#### RECORDS PROVIDED

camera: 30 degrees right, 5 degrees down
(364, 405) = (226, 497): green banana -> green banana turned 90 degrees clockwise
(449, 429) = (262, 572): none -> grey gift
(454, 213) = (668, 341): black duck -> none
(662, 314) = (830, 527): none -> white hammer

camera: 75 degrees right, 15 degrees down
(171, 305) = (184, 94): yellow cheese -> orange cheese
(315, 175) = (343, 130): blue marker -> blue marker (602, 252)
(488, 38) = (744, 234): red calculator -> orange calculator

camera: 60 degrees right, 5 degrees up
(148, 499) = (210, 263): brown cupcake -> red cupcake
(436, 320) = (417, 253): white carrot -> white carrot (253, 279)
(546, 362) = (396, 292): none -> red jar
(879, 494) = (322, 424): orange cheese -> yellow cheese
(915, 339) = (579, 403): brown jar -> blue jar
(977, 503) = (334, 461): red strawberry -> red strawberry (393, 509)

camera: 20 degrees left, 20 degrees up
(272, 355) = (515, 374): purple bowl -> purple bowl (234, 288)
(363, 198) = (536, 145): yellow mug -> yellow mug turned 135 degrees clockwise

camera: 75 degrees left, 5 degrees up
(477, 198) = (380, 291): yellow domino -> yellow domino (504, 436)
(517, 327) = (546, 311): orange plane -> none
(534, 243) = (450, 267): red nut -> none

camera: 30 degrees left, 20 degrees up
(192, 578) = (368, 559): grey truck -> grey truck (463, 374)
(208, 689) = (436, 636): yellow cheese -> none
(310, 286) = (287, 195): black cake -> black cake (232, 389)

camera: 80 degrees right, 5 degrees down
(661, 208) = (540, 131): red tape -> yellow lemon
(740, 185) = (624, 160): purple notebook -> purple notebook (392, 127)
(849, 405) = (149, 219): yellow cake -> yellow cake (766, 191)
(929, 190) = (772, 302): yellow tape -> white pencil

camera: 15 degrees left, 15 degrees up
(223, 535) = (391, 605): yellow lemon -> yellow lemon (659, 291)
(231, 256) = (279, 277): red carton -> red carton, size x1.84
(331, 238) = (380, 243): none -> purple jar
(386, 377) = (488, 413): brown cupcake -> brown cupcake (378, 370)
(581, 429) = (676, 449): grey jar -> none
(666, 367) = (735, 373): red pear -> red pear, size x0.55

########

_TASK TO CARRY OUT:_
Copy the entries above exactly, but only from the line holding "(740, 185) = (624, 160): purple" through the line holding "camera: 15 degrees left, 15 degrees up", both included.

_EXERCISE RESULT:_
(740, 185) = (624, 160): purple notebook -> purple notebook (392, 127)
(849, 405) = (149, 219): yellow cake -> yellow cake (766, 191)
(929, 190) = (772, 302): yellow tape -> white pencil

camera: 15 degrees left, 15 degrees up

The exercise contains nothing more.